WHAT IS EXPECTED — Of all the entries below, only the lines from the one with "(241, 422) = (137, 260): yellow" up to and including the one with "(511, 174) = (631, 291): yellow" are to be duplicated exactly.

DATA IN THIS EXERCISE —
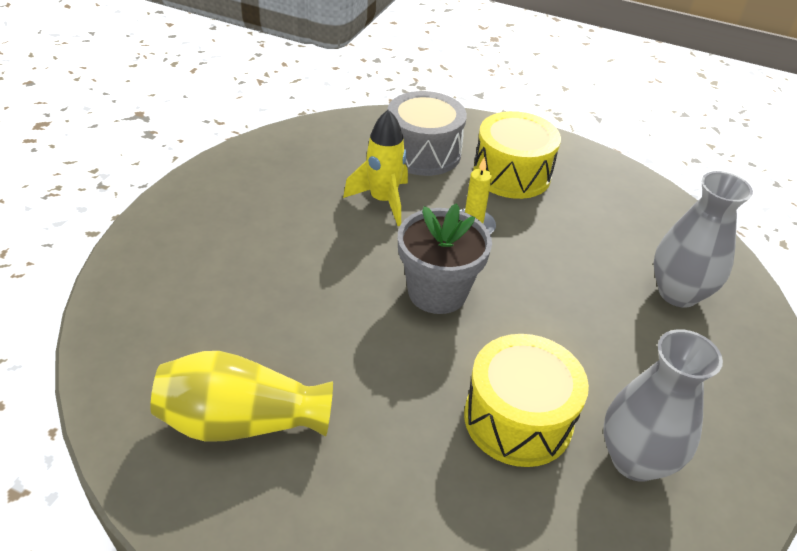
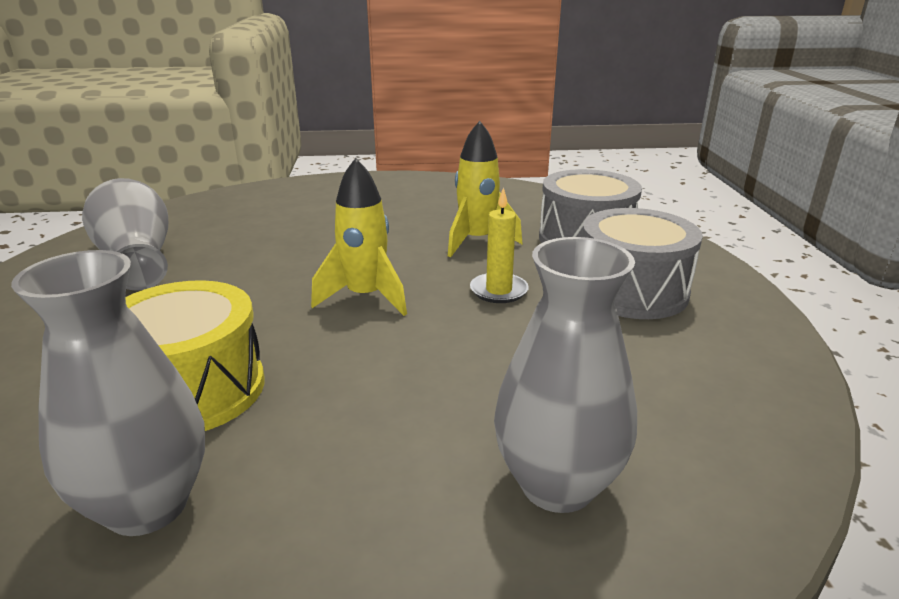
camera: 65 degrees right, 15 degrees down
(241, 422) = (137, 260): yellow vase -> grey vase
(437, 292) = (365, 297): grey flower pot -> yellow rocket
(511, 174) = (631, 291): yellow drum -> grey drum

* * *

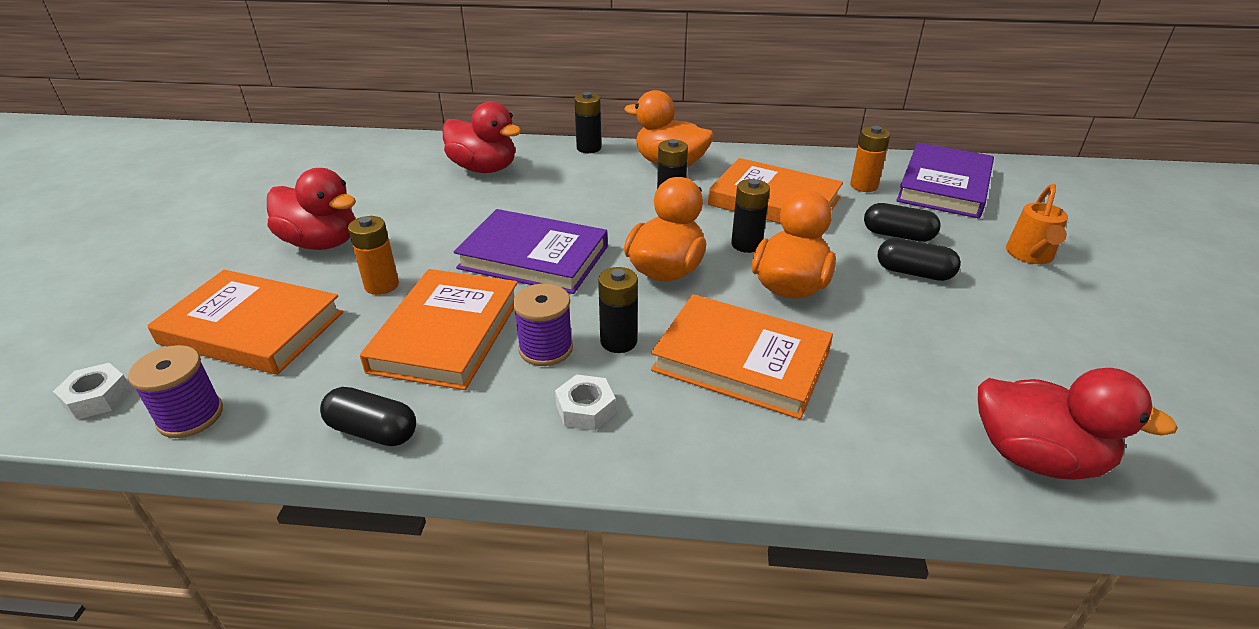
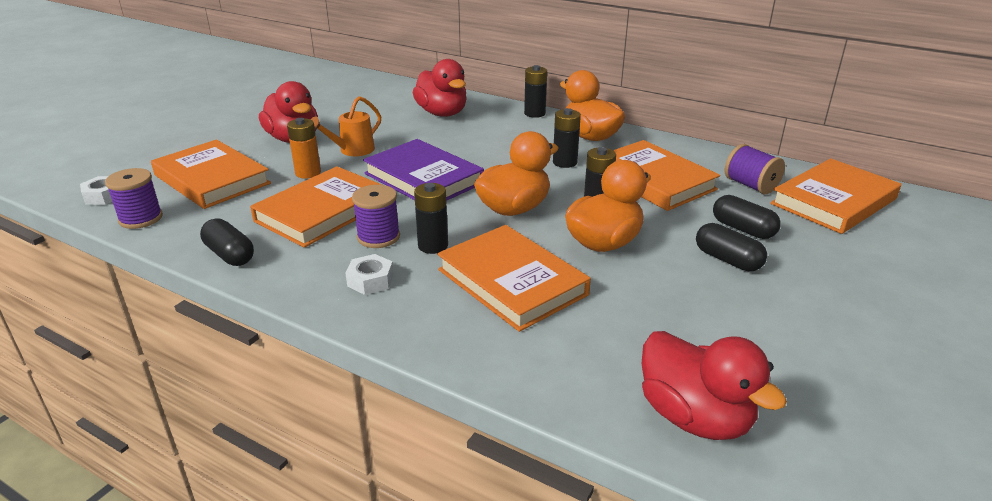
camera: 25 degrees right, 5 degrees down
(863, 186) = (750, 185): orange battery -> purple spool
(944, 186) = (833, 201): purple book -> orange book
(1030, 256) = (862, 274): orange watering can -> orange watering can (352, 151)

--

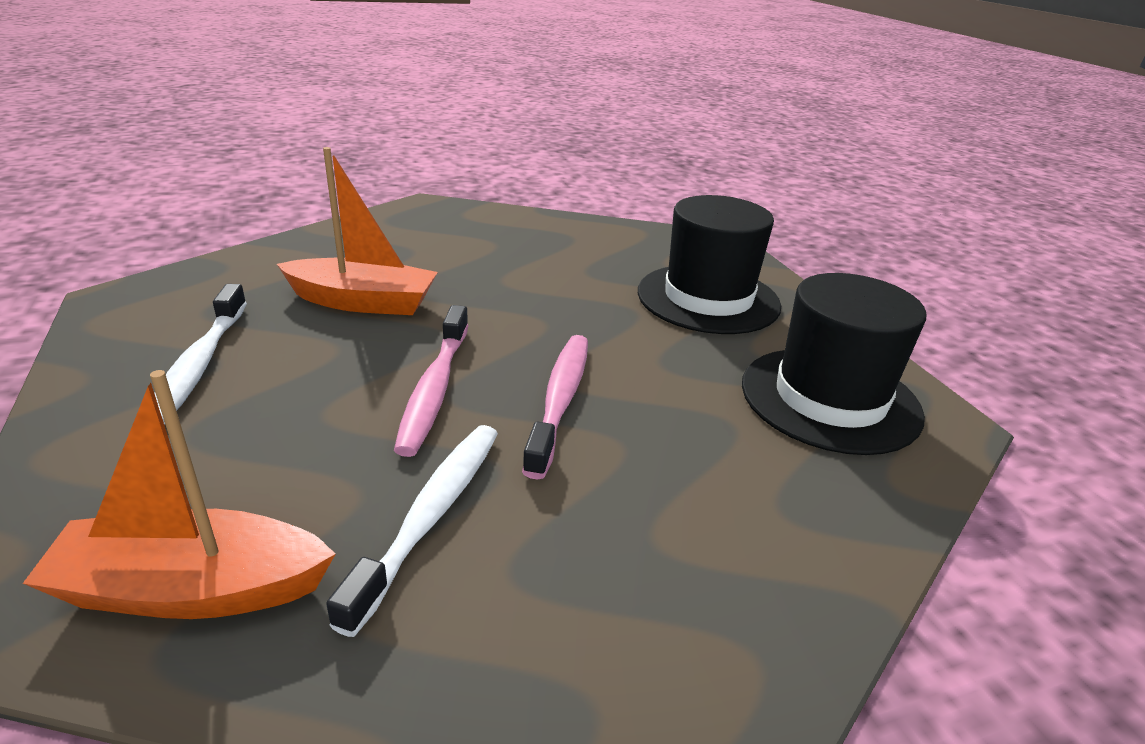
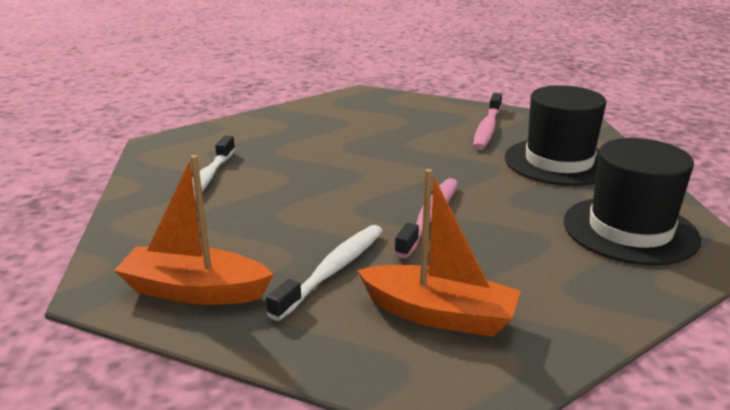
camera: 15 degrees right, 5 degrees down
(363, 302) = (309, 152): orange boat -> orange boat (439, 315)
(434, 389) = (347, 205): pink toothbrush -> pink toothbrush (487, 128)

OUTPUT OF THE EXERCISE —
(241, 422) = (137, 260): yellow vase -> grey vase
(437, 292) = (365, 297): grey flower pot -> yellow rocket
(511, 174) = (631, 291): yellow drum -> grey drum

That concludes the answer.